▶ _TASK TO CARRY OUT_:
Starting with the line containing "Question: Does clear glass window at center appear" and going on through the line containing "Question: Which of", rewrite those lines with "denim apron" substituted for "denim overalls" and nothing else changed.

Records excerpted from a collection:
···

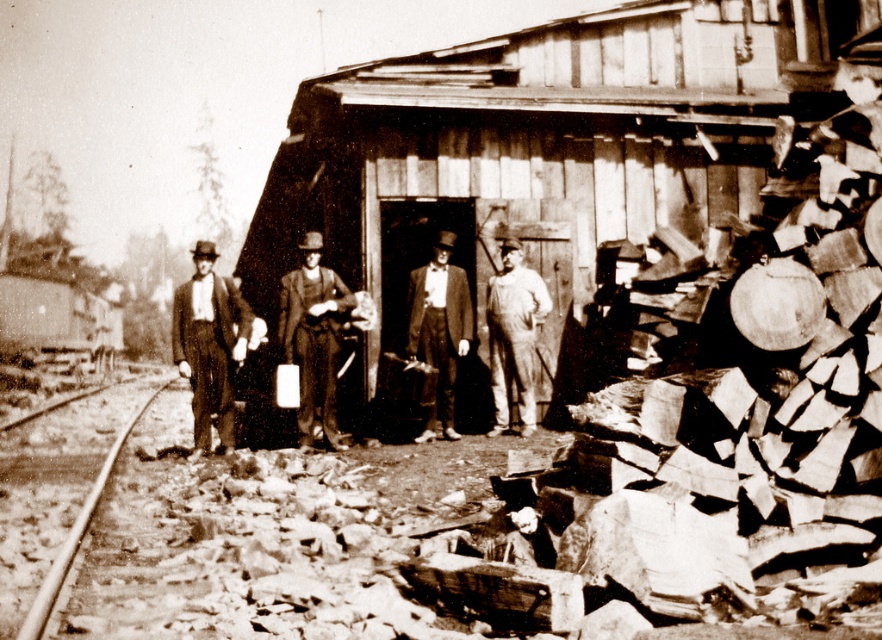
Question: Is smooth black suit at left to the left of smooth black suit at center from the viewer's perspective?

Choices:
 (A) yes
 (B) no

Answer: (A)

Question: Which point appears closest to the camera in this image?

Choices:
 (A) (438, 253)
 (B) (326, 371)
 (C) (1, 554)
 (D) (330, 81)

Answer: (C)

Question: Which object is the farthest from the smooth black suit at center?

Choices:
 (A) wooden hut at center
 (B) smooth leather hat at center
 (C) smooth metal track at lower left
 (D) denim overalls at center

Answer: (C)

Question: Among these objects, which one is farthest from the camera?

Choices:
 (A) wooden hut at center
 (B) smooth metal track at lower left

Answer: (A)

Question: Does wooden hut at center appear on the right side of smooth leather hat at center?

Choices:
 (A) no
 (B) yes

Answer: (A)

Question: Does smooth black suit at left have a smaller size compared to smooth leather hat at center?

Choices:
 (A) yes
 (B) no

Answer: (A)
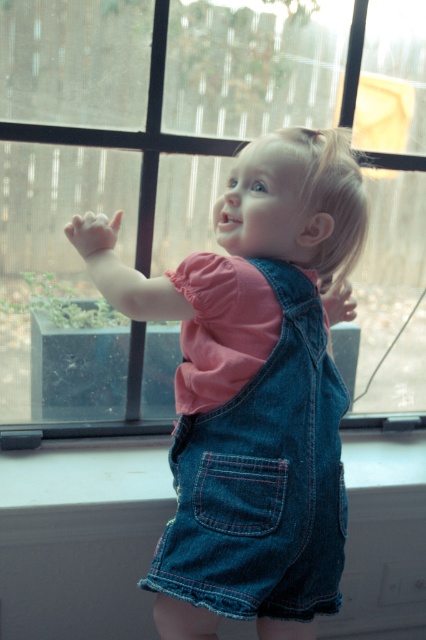
Question: Does clear glass window at center have a greater width compared to denim overalls at center?

Choices:
 (A) yes
 (B) no

Answer: (A)

Question: Can you confirm if clear glass window at center is positioned below denim jacket at center?

Choices:
 (A) yes
 (B) no

Answer: (B)

Question: Which object appears farthest from the camera in this image?

Choices:
 (A) denim overalls at center
 (B) clear glass window at center

Answer: (B)

Question: Does clear glass window at center appear on the left side of denim overalls at center?

Choices:
 (A) yes
 (B) no

Answer: (B)

Question: Which of the following is the closest to the observer?

Choices:
 (A) clear glass window at center
 (B) denim overalls at center
 (C) denim jacket at center

Answer: (C)

Question: Which is farther from the denim overalls at center?

Choices:
 (A) clear glass window at center
 (B) denim jacket at center

Answer: (A)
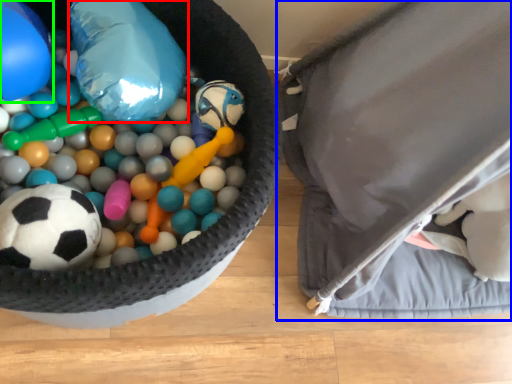
Question: Based on their relative distances, which object is farther from balloon (highlighted by a red box)? Choose from bean bag chair (highlighted by a blue box) and balloon (highlighted by a green box).

Choices:
 (A) bean bag chair
 (B) balloon

Answer: (A)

···

▶ _SOLUTION_:
Question: Does clear glass window at center appear on the left side of denim apron at center?

Choices:
 (A) yes
 (B) no

Answer: (B)

Question: Which of the following is the closest to the observer?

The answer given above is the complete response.